Copy each line exactly, starting with the one that contains "R106: 8.2k (GND, N15) -> 43k (GND, N15)" and stopping after the last line of the material below, with nothing else.

### Given records:
┌────────

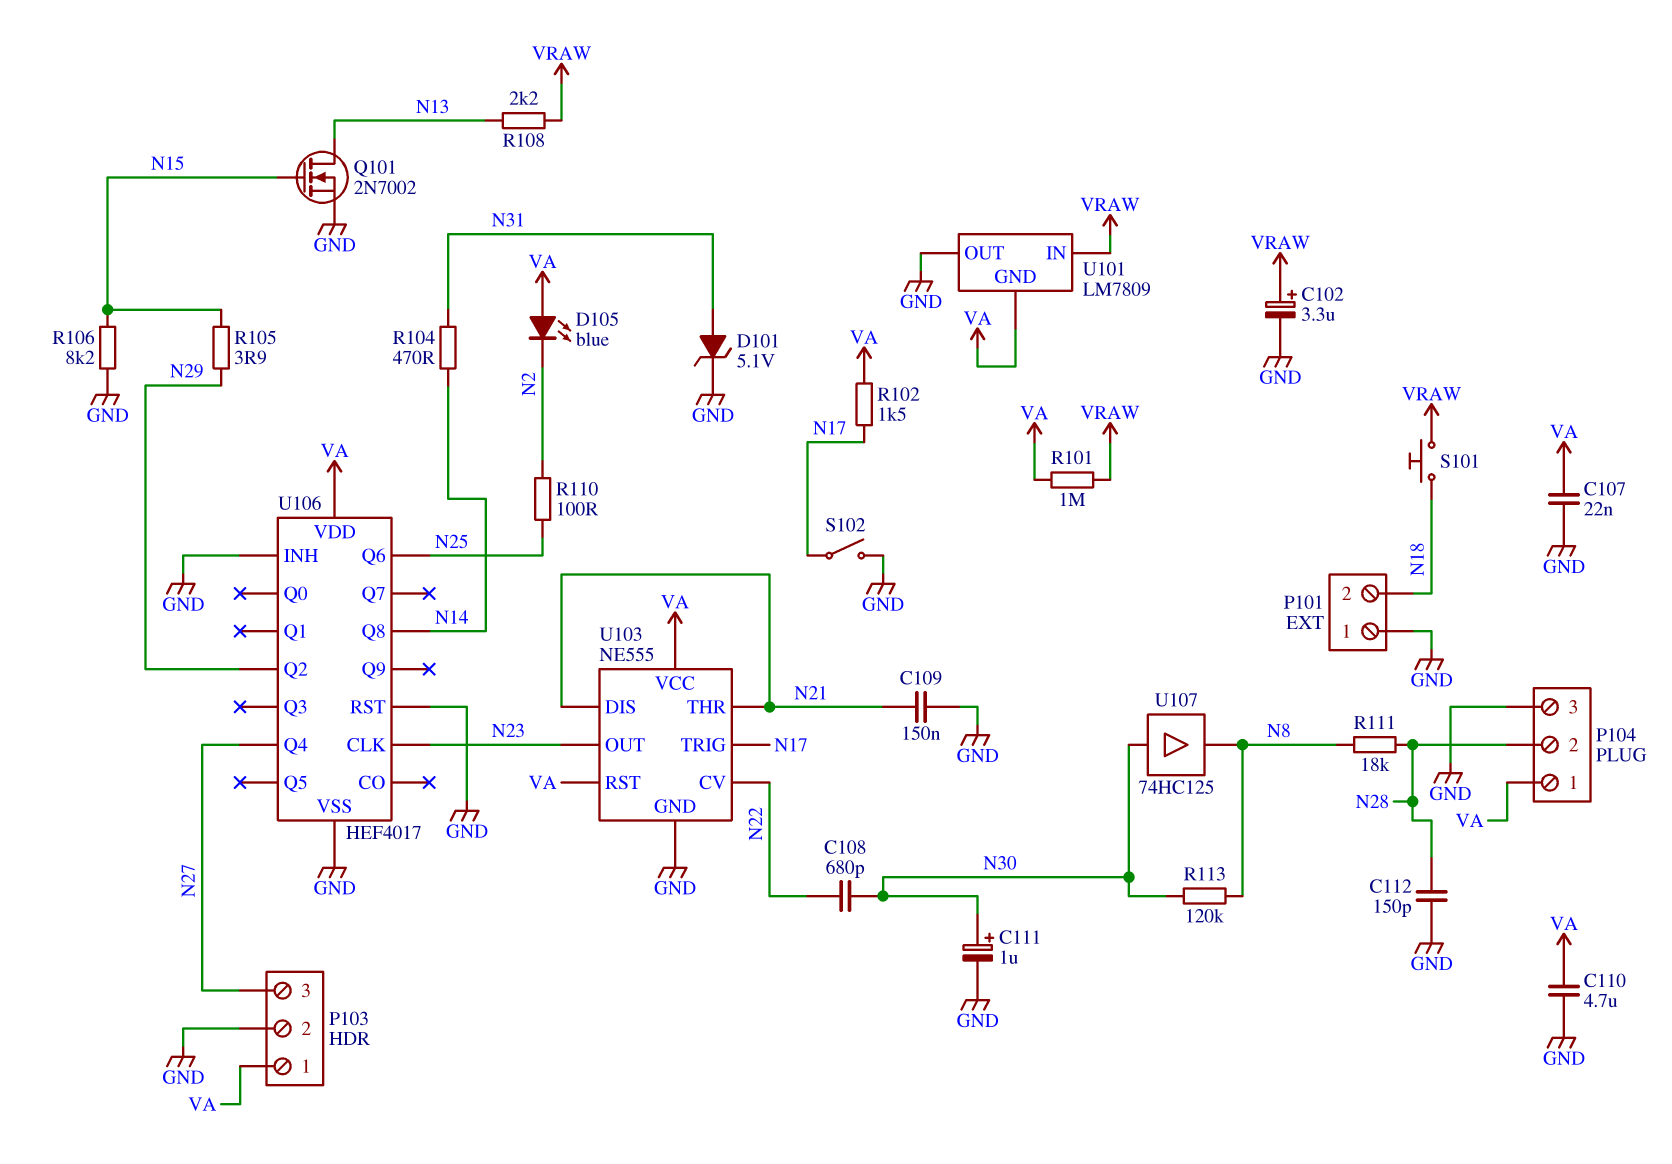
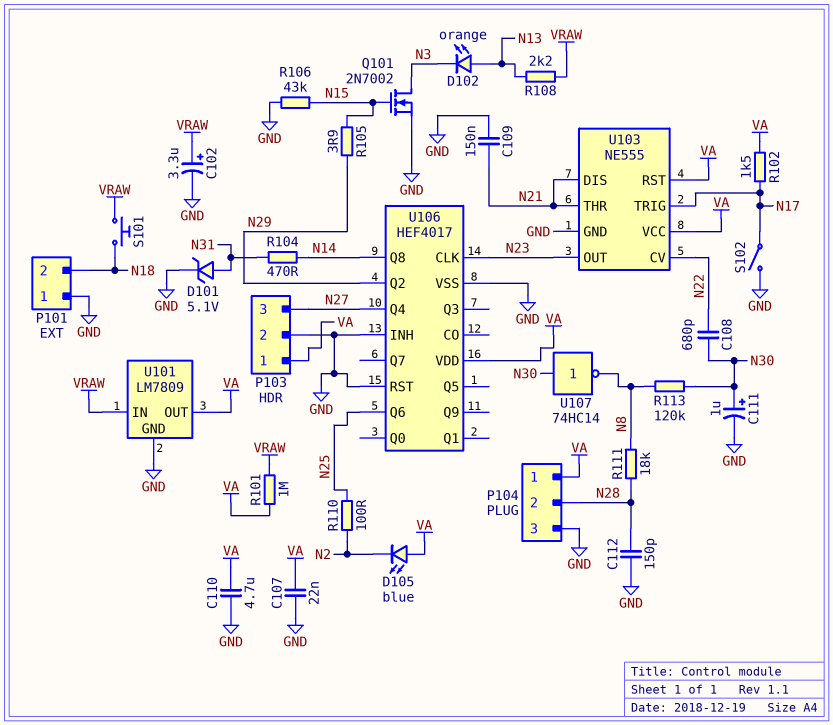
D102: none -> LED orange (A N13, K N3)
Q101: NMOS 2N7002 (G N15, D N13, S GND) -> NMOS 2N7002 (G N15, D N3, S GND)
R106: 8.2k (GND, N15) -> 43k (GND, N15)
U101 pin GND: VA -> GND
U101 pin OUT: GND -> VA
U107: buffer 74HC125 (in N30, out N8) -> NOT 74HC14 (in N30, out N8)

└────────

### Answer:
R106: 8.2k (GND, N15) -> 43k (GND, N15)
U101 pin GND: VA -> GND
U101 pin OUT: GND -> VA
U107: buffer 74HC125 (in N30, out N8) -> NOT 74HC14 (in N30, out N8)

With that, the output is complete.